Problem details: Repeat exactly the lines running from the first line of the data to the line containing "move: ROSE-PINK HAMMER", both ends included, and nothing else; drop the pictures.

The data:
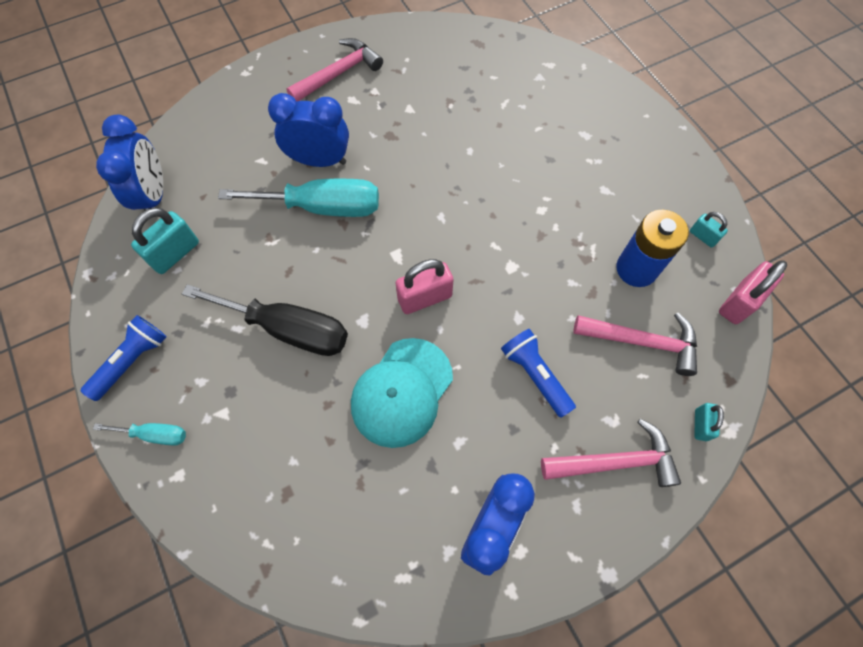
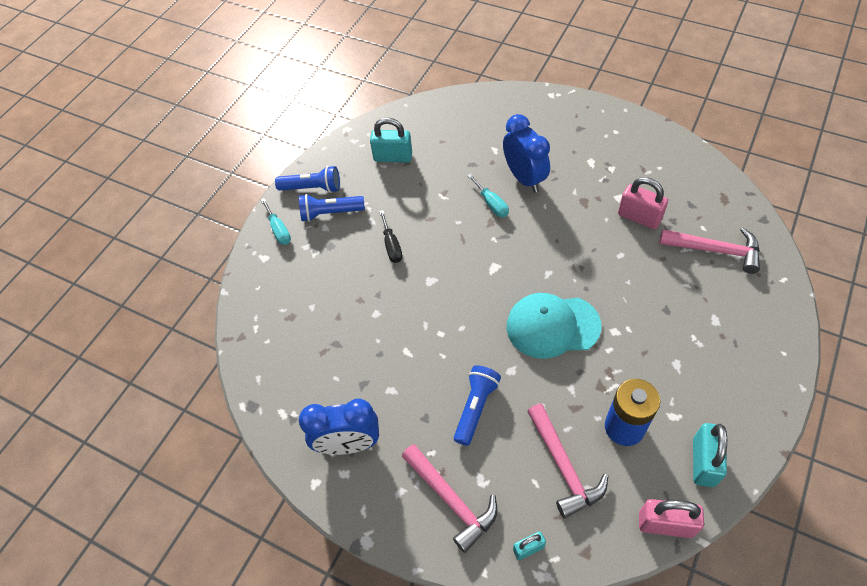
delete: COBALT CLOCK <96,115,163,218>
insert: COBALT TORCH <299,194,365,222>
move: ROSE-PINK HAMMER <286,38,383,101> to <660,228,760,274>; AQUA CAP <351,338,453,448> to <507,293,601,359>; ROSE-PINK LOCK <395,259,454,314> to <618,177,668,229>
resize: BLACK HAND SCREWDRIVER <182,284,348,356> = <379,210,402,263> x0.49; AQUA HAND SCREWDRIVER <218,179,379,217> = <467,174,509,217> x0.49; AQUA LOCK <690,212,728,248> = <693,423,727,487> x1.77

Problem solution:
delete: COBALT CLOCK <96,115,163,218>
insert: COBALT TORCH <299,194,365,222>
move: ROSE-PINK HAMMER <286,38,383,101> to <660,228,760,274>; AQUA CAP <351,338,453,448> to <507,293,601,359>; ROSE-PINK LOCK <395,259,454,314> to <618,177,668,229>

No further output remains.